Exercise aim:
I'd like the data beneath this line reproduced exactly, without any of its images.

Revision comparison data:
▼

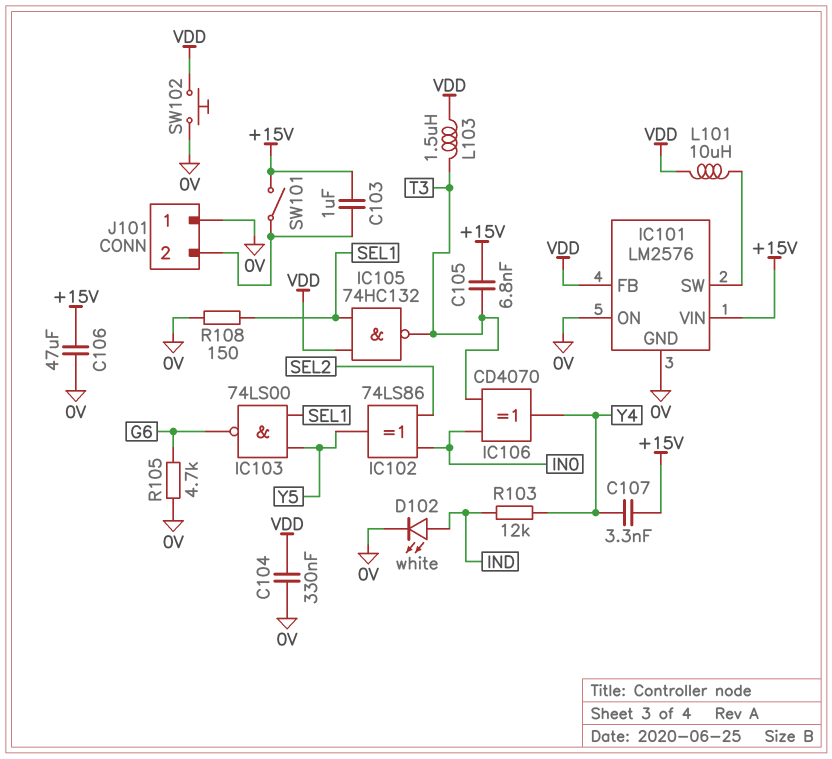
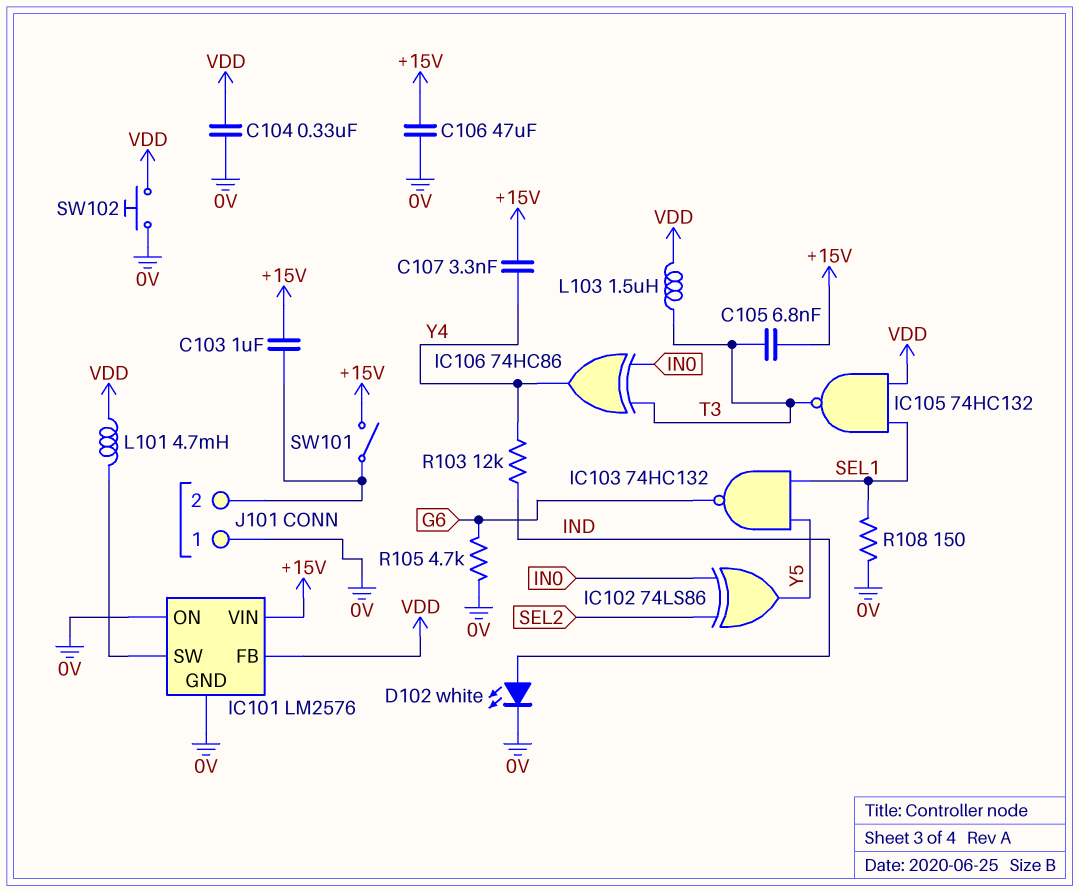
IC103: NAND 74LS00 (in SEL1, in Y5, out G6) -> NAND 74HC132 (in SEL1, in Y5, out G6)
IC106: XOR CD4070 (in IN0, in T3, out Y4) -> XOR 74HC86 (in IN0, in T3, out Y4)
L101: 10uH (IC101/SW, VDD) -> 4.7mH (IC101/SW, VDD)

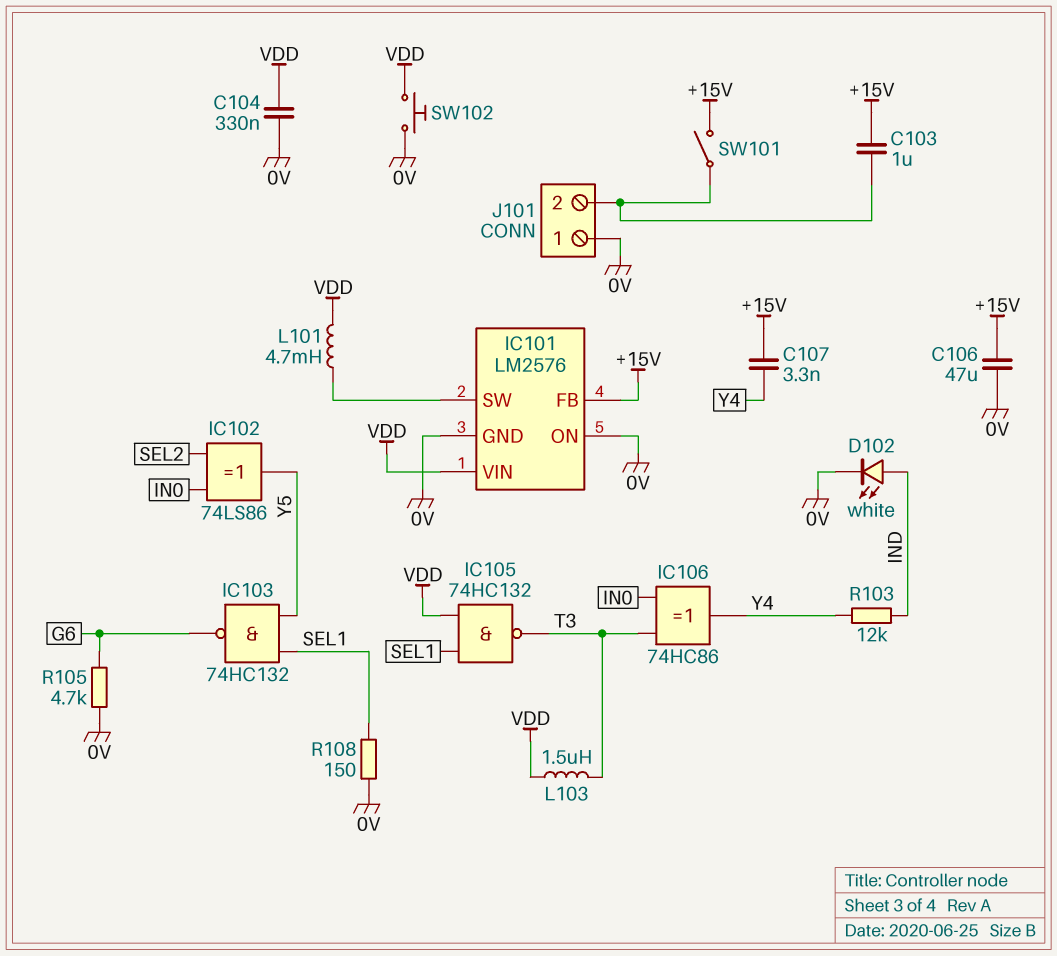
C105: 6.8nF (+15V, T3) -> none
IC101 pin FB: VDD -> +15V
IC101 pin VIN: +15V -> VDD

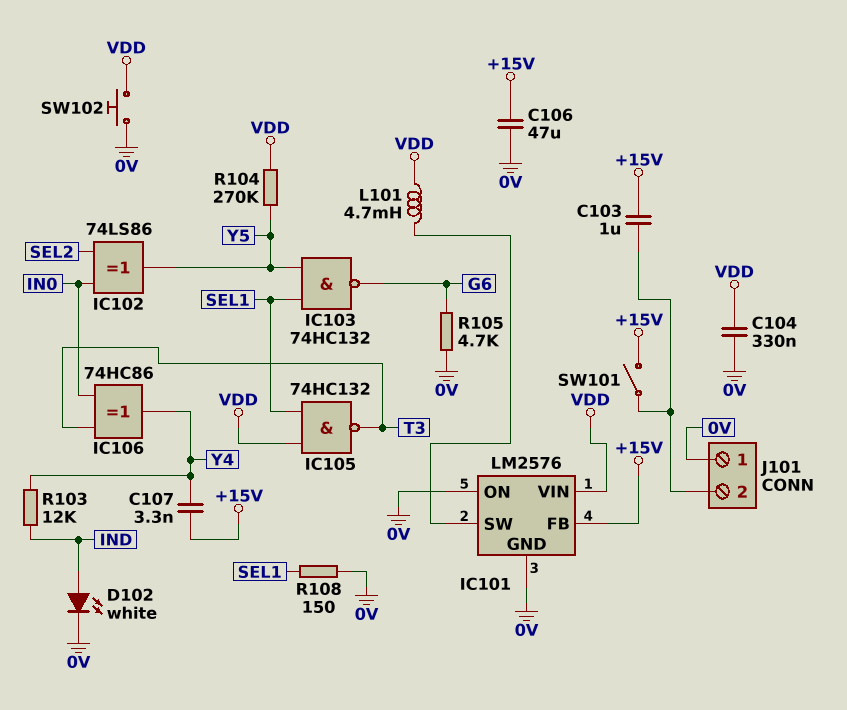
L103: 1.5uH (T3, VDD) -> none
R104: none -> 270k (VDD, Y5)

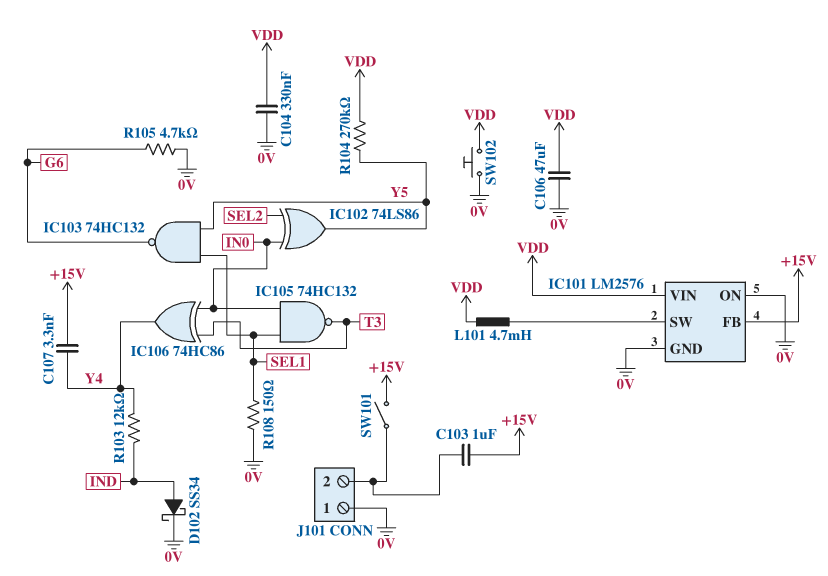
C106: 47uF (+15V, 0V) -> 47uF (0V, VDD)
D102: LED white (A IND, K 0V) -> schottky SS34 (A IND, K 0V)
IC105: NAND 74HC132 (in SEL1, in VDD, out T3) -> NAND 74HC132 (in IN0, in SEL1, out T3)

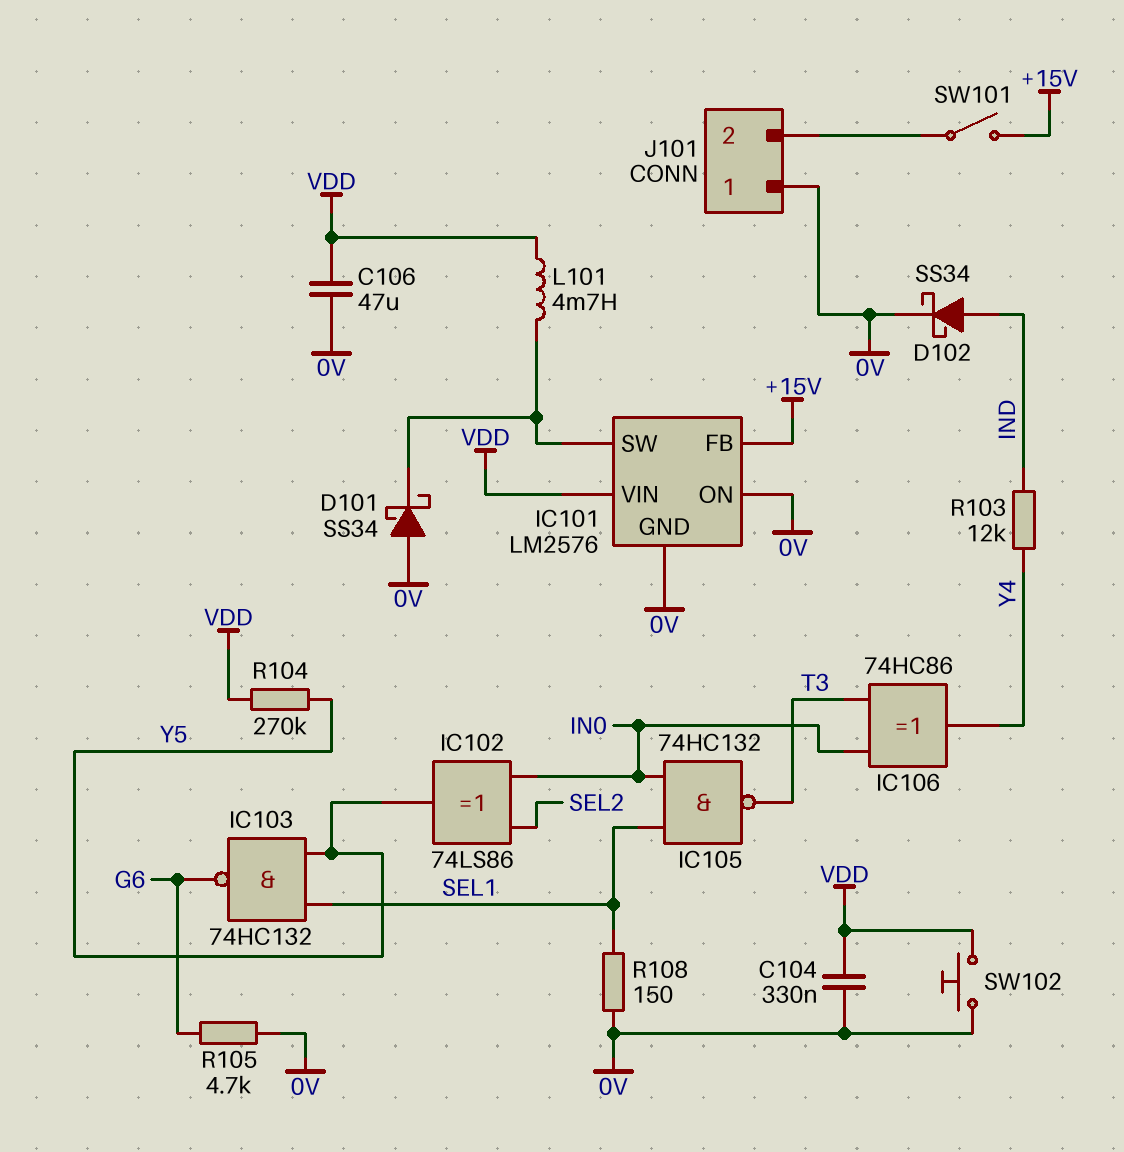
C103: 1uF (+15V, J101/2) -> none
C107: 3.3nF (+15V, Y4) -> none
D101: none -> schottky SS34 (A 0V, K IC101/SW)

▲

Solution to this problem:
IC103: NAND 74LS00 (in SEL1, in Y5, out G6) -> NAND 74HC132 (in SEL1, in Y5, out G6)
IC106: XOR CD4070 (in IN0, in T3, out Y4) -> XOR 74HC86 (in IN0, in T3, out Y4)
L101: 10uH (IC101/SW, VDD) -> 4.7mH (IC101/SW, VDD)

C105: 6.8nF (+15V, T3) -> none
IC101 pin FB: VDD -> +15V
IC101 pin VIN: +15V -> VDD

L103: 1.5uH (T3, VDD) -> none
R104: none -> 270k (VDD, Y5)

C106: 47uF (+15V, 0V) -> 47uF (0V, VDD)
D102: LED white (A IND, K 0V) -> schottky SS34 (A IND, K 0V)
IC105: NAND 74HC132 (in SEL1, in VDD, out T3) -> NAND 74HC132 (in IN0, in SEL1, out T3)

C103: 1uF (+15V, J101/2) -> none
C107: 3.3nF (+15V, Y4) -> none
D101: none -> schottky SS34 (A 0V, K IC101/SW)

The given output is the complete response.